Dataset excerpts: Begin

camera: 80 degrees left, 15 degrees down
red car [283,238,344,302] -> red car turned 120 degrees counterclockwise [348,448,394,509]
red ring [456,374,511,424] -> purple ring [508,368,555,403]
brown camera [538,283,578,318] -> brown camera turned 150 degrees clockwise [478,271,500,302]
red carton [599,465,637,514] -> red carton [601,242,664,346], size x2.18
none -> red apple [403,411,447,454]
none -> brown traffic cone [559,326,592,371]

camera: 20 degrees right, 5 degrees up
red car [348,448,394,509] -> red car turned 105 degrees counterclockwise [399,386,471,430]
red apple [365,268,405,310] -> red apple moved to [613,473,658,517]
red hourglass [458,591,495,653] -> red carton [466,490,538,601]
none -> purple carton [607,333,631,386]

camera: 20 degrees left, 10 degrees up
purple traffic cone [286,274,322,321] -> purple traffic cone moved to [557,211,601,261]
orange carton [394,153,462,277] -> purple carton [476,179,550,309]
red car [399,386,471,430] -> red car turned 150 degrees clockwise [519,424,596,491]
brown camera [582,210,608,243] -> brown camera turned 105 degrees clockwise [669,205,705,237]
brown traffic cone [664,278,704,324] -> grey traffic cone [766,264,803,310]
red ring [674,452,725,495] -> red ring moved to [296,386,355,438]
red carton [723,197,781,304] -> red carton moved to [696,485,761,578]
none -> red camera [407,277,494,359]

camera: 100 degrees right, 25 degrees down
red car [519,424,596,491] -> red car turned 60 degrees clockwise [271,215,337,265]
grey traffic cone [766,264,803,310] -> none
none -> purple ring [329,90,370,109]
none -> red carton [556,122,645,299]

Dataset excerpts: End
Dataset excerpts: Begin

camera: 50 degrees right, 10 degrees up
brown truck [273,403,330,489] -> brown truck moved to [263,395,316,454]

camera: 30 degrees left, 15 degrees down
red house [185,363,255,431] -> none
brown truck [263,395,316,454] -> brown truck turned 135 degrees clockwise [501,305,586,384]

Dataset excerpts: End

• **Instructions for the task**: Each line above that includes "grey" counts once; state the total and nothing more.

• **Expected answer**: 2